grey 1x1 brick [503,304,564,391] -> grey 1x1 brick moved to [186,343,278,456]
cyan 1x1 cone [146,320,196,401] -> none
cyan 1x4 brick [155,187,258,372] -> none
--
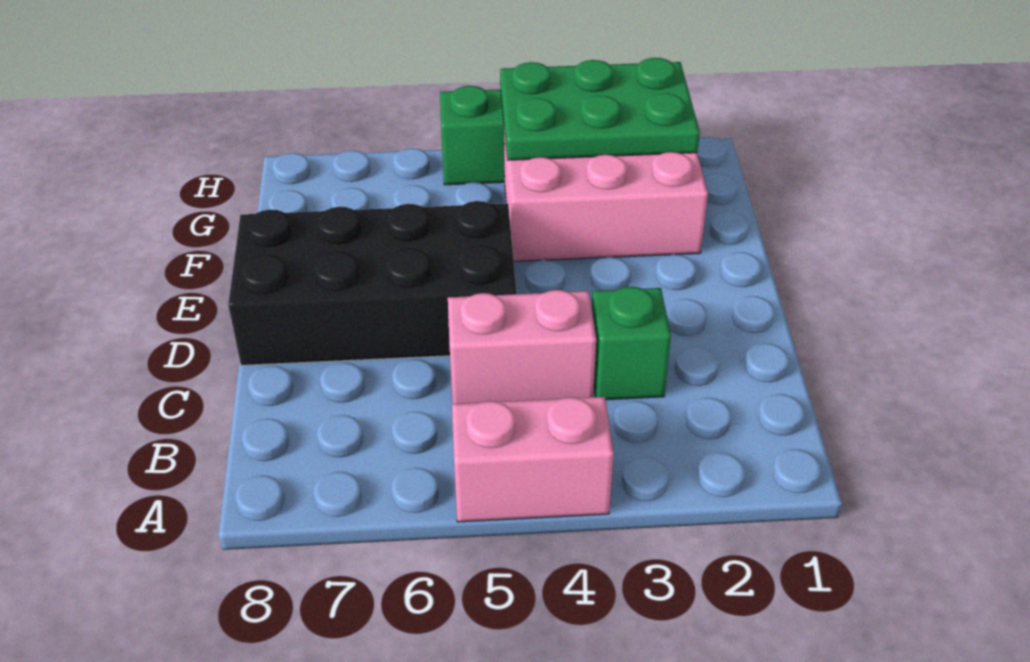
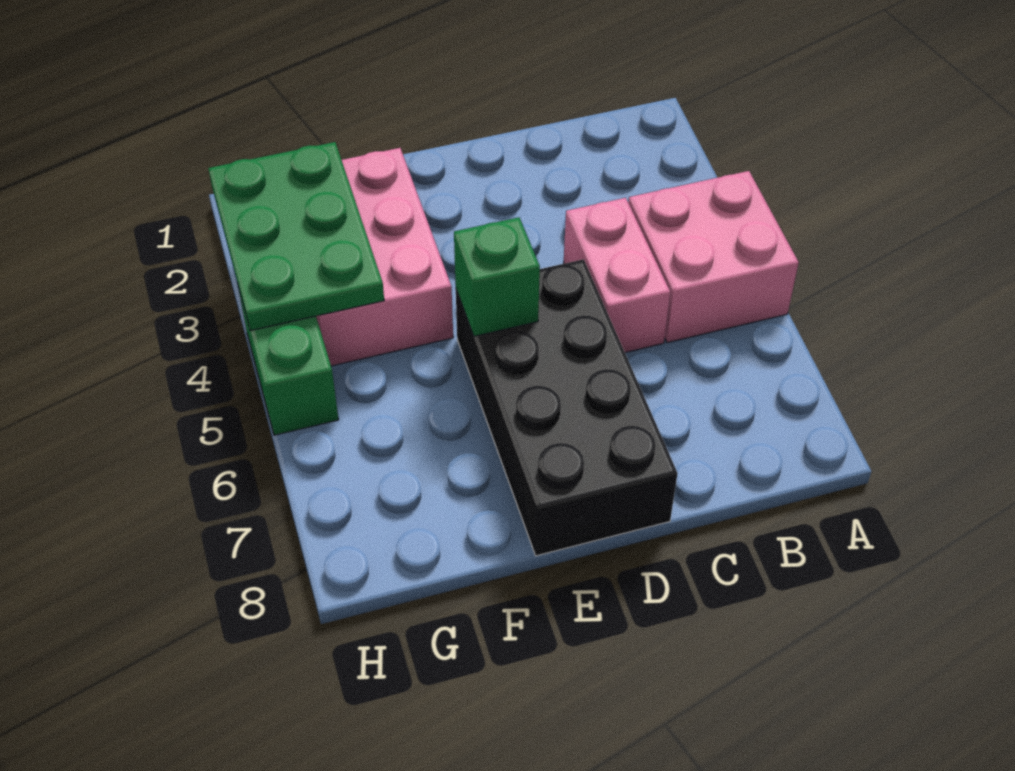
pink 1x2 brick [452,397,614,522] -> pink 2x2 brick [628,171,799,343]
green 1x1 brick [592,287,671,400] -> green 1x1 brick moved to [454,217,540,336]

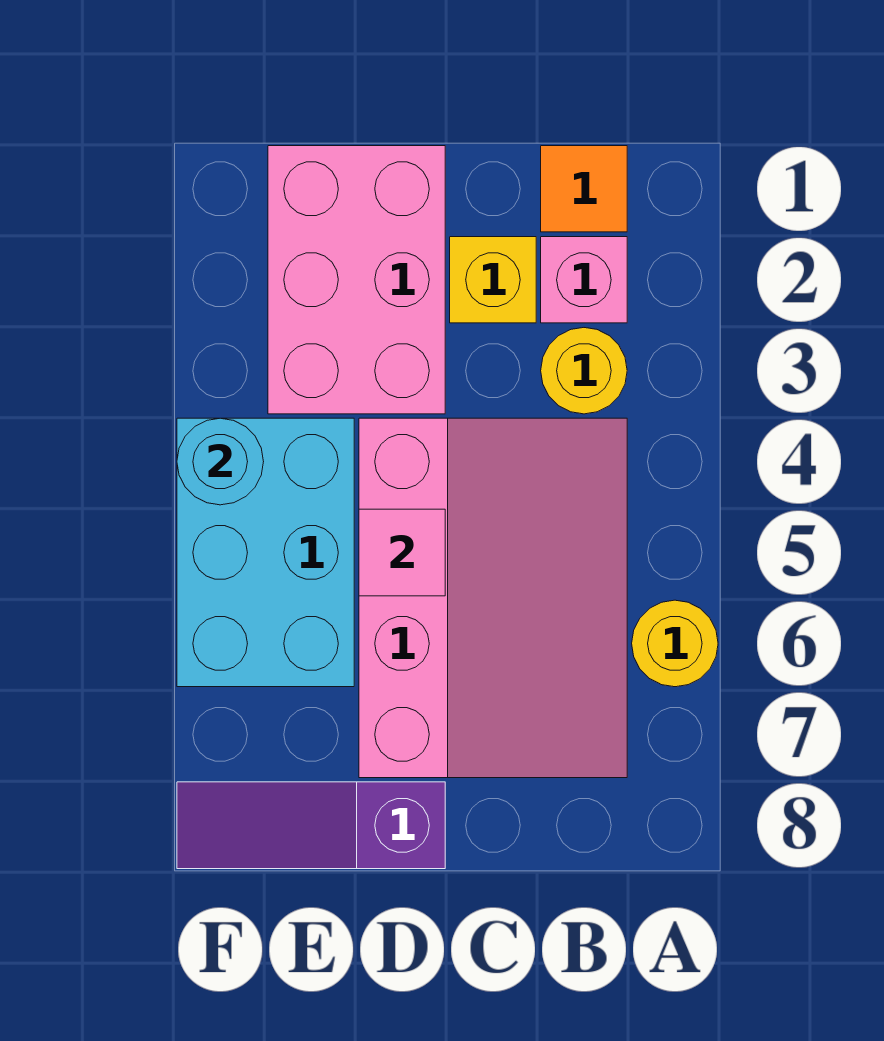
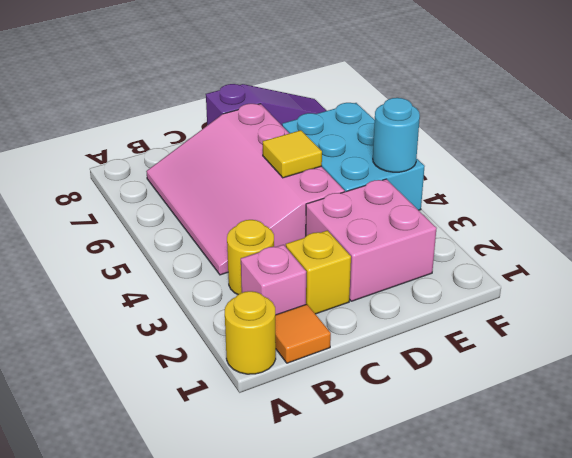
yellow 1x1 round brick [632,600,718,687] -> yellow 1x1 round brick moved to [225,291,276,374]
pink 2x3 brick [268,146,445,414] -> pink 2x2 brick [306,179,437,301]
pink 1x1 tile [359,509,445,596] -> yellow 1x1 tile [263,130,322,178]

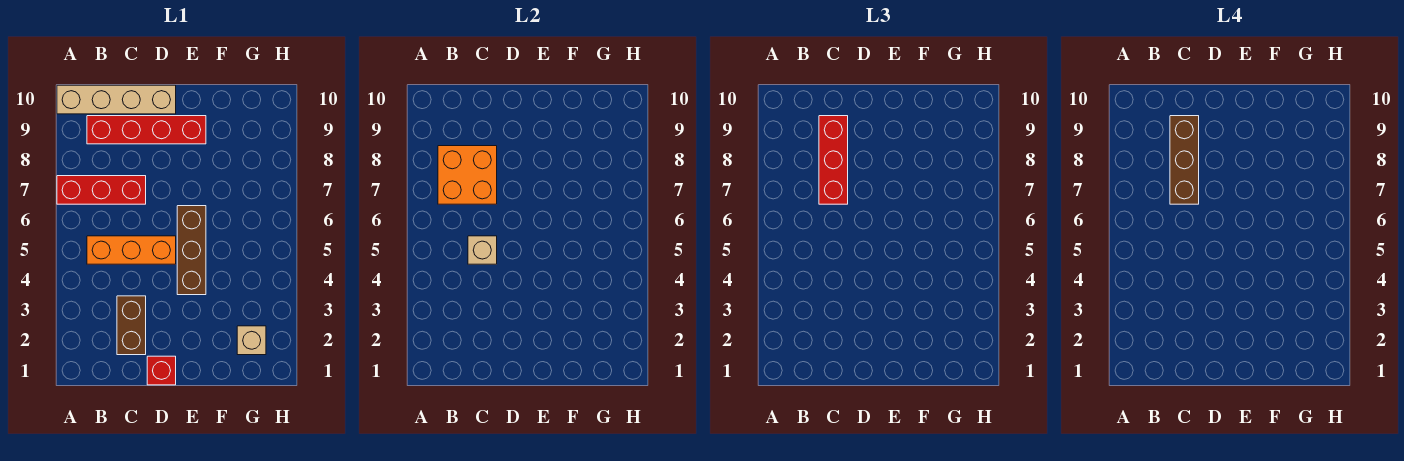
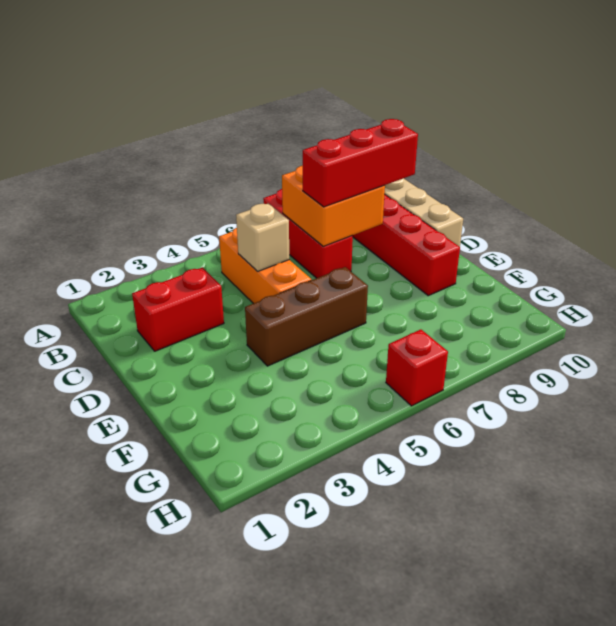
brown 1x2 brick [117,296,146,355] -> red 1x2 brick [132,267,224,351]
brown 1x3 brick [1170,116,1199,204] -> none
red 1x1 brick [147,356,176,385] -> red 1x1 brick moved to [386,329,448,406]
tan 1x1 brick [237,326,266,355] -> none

● **WORK INSTRUCTION**
Provide the number of lines in the records above that contain the word "none", with no additional words.

● **RESULT OF THIS TASK**
4